Search the entries below for "none -> black glasses [442,148,543,205]". Give that line and all the lines after it again, exactly, through the last, without pictures.

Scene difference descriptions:
####

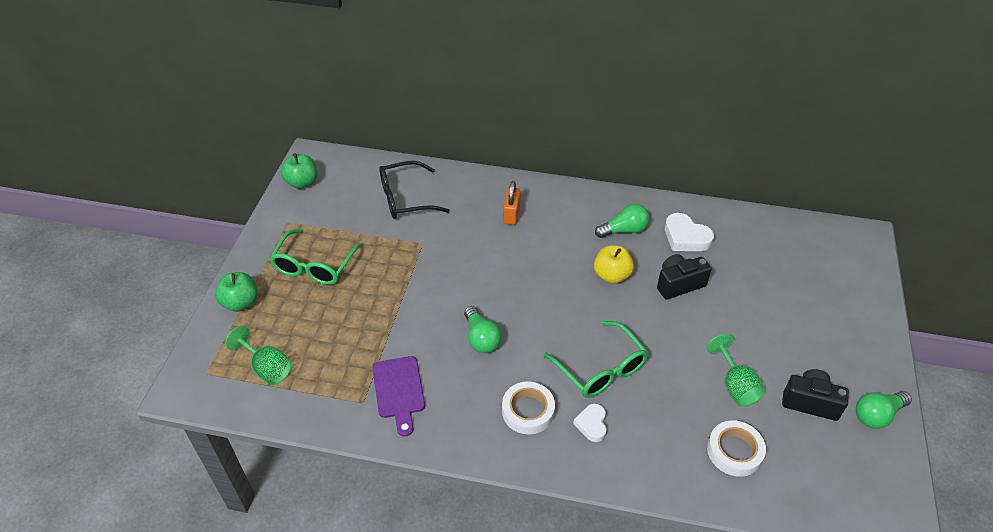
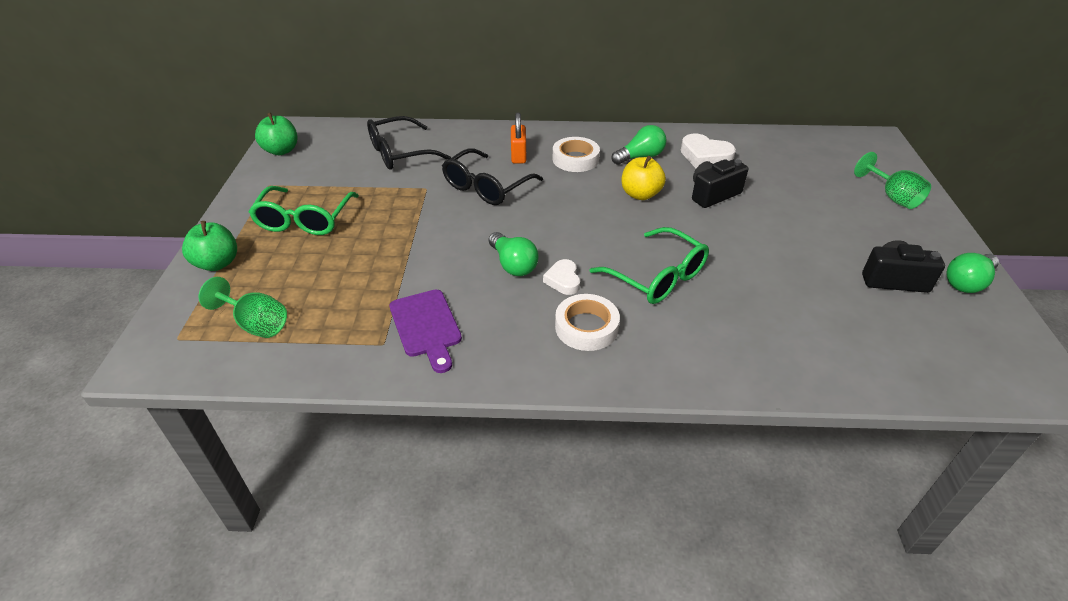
camera: 10 degrees left, 5 degrees down
white heart [573,403,607,442] -> white heart moved to [543,259,580,295]
green goblet [707,334,765,406] -> green goblet moved to [854,152,931,209]
white tape [707,420,766,477] -> white tape moved to [553,137,600,172]
none -> black glasses [442,148,543,205]

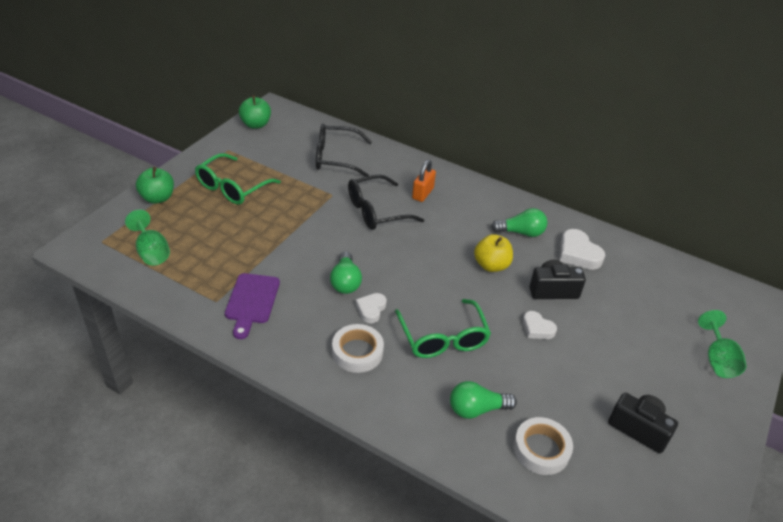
camera: 25 degrees right, 0 degrees up
white tape [553,137,600,172] -> white tape moved to [513,417,573,475]
green light bulb [947,253,999,293] -> green light bulb moved to [450,381,517,419]
none -> white heart [523,311,557,339]

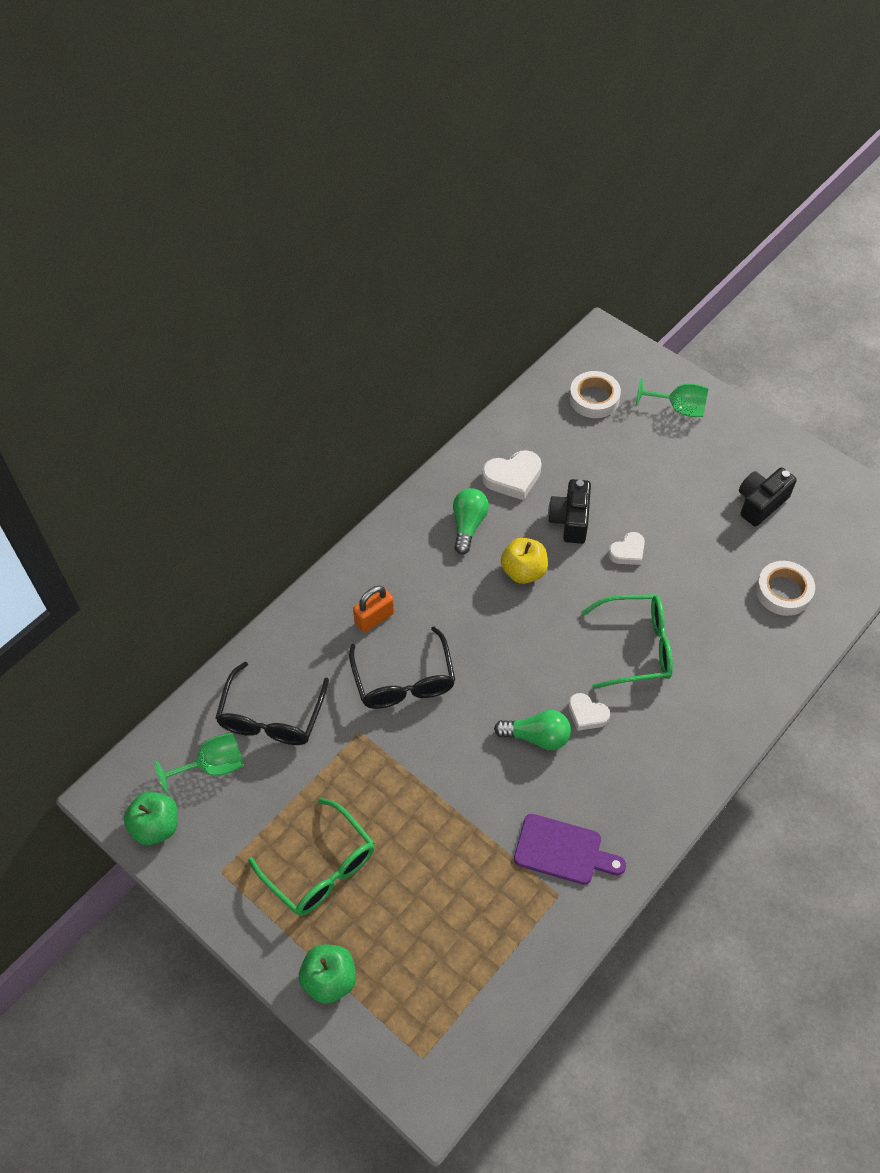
camera: 75 degrees left, 15 degrees up
green goblet [125,209,170,266] -> green goblet moved to [155,733,244,793]
white tape [332,324,384,373] -> white tape moved to [569,371,621,418]
orange padlock [412,160,436,202] -> orange padlock turned 75 degrees counterclockwise [353,586,394,633]
green light bulb [450,381,517,419] -> none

####

- _Task response_
none -> black glasses [442,148,543,205]

camera: 25 degrees right, 0 degrees up
white tape [553,137,600,172] -> white tape moved to [513,417,573,475]
green light bulb [947,253,999,293] -> green light bulb moved to [450,381,517,419]
none -> white heart [523,311,557,339]

camera: 75 degrees left, 15 degrees up
green goblet [125,209,170,266] -> green goblet moved to [155,733,244,793]
white tape [332,324,384,373] -> white tape moved to [569,371,621,418]
orange padlock [412,160,436,202] -> orange padlock turned 75 degrees counterclockwise [353,586,394,633]
green light bulb [450,381,517,419] -> none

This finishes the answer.